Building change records
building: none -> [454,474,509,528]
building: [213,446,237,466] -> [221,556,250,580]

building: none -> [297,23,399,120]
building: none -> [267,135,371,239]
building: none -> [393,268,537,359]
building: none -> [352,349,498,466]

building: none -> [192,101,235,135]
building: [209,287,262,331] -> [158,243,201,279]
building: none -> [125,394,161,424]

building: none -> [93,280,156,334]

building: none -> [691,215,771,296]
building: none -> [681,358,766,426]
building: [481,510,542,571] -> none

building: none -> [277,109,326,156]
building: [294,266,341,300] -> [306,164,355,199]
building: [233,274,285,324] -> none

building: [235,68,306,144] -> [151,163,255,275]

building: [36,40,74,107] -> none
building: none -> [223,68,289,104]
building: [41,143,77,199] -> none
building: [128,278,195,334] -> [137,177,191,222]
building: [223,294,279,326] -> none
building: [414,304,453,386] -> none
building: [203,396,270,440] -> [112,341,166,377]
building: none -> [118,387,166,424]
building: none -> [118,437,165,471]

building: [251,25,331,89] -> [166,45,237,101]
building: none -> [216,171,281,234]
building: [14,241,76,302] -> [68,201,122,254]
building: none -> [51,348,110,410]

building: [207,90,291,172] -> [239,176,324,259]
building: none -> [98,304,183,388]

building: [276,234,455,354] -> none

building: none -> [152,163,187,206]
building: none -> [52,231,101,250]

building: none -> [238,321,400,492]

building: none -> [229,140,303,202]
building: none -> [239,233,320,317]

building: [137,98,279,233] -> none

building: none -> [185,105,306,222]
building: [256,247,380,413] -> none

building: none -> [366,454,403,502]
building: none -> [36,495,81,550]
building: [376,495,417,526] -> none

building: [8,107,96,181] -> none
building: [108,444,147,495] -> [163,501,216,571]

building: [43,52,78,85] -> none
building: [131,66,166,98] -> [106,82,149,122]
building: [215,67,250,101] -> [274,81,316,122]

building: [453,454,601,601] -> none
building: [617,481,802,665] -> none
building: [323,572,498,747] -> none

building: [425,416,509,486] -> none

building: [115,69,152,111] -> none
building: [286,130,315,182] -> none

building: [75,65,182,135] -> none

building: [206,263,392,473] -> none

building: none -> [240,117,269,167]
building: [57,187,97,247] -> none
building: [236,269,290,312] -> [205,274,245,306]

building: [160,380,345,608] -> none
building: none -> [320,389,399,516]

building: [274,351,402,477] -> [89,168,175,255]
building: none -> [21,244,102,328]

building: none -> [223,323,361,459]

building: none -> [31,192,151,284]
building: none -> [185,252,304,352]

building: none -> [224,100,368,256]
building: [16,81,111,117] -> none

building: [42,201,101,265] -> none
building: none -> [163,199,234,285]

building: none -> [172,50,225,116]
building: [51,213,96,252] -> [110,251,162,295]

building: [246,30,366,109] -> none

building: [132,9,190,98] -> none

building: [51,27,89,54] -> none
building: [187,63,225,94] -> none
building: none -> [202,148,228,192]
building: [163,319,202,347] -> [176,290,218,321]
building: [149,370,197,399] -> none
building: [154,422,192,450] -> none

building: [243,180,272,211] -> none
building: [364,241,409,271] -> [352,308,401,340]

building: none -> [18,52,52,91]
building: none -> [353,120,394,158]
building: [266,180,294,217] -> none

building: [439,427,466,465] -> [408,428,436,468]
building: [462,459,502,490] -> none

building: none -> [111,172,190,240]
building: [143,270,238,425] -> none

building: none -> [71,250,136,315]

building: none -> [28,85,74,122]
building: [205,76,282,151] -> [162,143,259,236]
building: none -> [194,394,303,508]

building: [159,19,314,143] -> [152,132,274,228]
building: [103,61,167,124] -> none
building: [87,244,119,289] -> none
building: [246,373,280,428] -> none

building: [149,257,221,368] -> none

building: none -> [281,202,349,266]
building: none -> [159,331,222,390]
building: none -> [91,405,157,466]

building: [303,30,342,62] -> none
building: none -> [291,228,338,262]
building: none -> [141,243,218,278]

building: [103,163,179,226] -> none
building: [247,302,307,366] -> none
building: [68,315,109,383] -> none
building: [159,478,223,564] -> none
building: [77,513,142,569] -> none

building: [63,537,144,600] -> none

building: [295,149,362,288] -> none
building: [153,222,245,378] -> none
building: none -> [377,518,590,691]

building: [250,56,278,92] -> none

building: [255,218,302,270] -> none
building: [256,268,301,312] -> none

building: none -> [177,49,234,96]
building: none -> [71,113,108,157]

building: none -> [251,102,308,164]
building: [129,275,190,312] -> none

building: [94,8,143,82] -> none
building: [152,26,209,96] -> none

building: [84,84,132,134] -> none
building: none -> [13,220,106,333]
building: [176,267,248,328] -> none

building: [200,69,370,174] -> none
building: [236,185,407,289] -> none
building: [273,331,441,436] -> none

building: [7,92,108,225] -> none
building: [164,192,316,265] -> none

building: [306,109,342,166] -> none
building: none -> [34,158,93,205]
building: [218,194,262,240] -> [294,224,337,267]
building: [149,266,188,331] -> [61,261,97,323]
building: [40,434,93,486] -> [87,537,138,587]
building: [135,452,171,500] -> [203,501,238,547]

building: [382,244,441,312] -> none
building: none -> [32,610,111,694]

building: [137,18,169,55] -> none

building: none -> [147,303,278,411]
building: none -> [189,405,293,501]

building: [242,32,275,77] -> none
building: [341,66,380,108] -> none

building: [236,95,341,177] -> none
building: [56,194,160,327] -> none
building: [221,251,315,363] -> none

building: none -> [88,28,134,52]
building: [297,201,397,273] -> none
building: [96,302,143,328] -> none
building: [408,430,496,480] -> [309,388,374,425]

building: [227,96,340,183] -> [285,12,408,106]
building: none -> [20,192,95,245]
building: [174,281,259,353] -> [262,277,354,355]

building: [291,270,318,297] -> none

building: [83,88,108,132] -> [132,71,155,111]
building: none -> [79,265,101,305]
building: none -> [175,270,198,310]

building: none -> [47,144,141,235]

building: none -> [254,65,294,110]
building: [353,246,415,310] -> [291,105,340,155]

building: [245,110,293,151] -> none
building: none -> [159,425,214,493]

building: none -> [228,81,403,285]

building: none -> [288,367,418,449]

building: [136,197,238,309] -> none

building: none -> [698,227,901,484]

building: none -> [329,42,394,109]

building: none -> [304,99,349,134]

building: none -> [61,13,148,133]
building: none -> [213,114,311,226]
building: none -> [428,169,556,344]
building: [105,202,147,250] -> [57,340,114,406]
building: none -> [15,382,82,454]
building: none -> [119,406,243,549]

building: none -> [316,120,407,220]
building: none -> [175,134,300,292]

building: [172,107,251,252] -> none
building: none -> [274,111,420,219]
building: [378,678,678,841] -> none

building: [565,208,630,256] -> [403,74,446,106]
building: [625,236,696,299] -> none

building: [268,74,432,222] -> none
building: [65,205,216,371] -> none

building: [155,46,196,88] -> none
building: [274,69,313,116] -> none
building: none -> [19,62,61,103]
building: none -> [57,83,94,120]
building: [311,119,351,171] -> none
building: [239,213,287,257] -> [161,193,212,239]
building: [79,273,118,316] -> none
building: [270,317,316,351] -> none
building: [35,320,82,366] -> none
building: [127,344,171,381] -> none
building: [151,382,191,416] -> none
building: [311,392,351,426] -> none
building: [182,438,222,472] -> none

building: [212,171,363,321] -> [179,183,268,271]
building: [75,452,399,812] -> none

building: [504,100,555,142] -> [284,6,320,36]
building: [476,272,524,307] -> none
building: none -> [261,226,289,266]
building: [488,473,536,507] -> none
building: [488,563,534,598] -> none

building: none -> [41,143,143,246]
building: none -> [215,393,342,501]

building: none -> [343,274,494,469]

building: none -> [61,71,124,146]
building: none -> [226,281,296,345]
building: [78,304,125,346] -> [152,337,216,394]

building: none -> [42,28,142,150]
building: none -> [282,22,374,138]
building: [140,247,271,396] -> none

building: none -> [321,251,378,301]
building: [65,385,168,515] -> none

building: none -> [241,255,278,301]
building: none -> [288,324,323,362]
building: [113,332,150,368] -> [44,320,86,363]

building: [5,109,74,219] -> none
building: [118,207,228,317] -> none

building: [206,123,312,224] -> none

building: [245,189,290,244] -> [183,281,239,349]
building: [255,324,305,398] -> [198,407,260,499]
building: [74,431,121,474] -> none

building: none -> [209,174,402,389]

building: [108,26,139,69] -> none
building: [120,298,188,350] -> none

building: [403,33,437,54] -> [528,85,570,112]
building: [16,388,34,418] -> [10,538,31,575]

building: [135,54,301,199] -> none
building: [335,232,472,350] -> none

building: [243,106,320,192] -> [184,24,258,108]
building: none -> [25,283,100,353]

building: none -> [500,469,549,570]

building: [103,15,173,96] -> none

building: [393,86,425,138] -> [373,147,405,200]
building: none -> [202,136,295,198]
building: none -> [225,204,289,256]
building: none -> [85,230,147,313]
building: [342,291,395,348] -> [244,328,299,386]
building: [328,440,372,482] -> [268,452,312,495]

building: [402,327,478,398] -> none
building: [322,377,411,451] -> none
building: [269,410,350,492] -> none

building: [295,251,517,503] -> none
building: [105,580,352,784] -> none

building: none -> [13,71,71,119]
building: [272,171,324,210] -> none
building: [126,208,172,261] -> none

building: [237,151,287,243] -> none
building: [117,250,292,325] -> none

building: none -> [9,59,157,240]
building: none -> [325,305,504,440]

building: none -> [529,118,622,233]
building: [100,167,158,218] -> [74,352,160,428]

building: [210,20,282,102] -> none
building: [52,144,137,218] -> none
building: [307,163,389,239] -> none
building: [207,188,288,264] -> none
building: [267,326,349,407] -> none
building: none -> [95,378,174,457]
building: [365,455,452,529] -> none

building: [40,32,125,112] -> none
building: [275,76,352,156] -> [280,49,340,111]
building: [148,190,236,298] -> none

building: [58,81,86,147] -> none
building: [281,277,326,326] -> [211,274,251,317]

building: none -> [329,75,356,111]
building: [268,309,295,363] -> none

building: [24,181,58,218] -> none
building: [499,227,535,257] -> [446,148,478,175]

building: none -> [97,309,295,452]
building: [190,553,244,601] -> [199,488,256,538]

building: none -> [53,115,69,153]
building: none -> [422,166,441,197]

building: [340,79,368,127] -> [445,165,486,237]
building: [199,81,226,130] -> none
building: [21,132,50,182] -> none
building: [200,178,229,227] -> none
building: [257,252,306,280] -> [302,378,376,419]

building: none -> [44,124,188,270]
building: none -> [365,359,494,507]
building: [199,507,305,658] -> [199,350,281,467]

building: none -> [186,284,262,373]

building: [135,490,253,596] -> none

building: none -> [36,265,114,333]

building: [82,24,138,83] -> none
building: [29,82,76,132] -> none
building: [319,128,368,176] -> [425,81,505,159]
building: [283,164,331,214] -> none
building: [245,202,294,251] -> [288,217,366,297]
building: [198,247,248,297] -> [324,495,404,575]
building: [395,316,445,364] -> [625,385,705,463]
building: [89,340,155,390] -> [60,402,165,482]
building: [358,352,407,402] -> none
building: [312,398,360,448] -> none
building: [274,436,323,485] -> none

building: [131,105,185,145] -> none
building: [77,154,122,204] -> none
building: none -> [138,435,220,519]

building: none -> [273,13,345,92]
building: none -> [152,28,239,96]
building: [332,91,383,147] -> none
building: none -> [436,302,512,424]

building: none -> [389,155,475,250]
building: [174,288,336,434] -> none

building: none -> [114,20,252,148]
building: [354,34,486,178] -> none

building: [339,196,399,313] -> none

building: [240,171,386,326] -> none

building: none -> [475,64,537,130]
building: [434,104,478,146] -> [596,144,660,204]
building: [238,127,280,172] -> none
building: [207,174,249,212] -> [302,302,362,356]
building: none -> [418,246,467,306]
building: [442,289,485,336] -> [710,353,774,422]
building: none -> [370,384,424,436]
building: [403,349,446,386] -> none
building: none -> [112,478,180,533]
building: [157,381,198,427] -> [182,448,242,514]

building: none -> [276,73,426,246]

** WHAT YOU HAVE TO DO **
Reproduce the entries exactly, starting at their first line and stopping after the line with "building: none -> [125,394,161,424]".

** WORKED SOLUTION **
building: none -> [454,474,509,528]
building: [213,446,237,466] -> [221,556,250,580]

building: none -> [297,23,399,120]
building: none -> [267,135,371,239]
building: none -> [393,268,537,359]
building: none -> [352,349,498,466]

building: none -> [192,101,235,135]
building: [209,287,262,331] -> [158,243,201,279]
building: none -> [125,394,161,424]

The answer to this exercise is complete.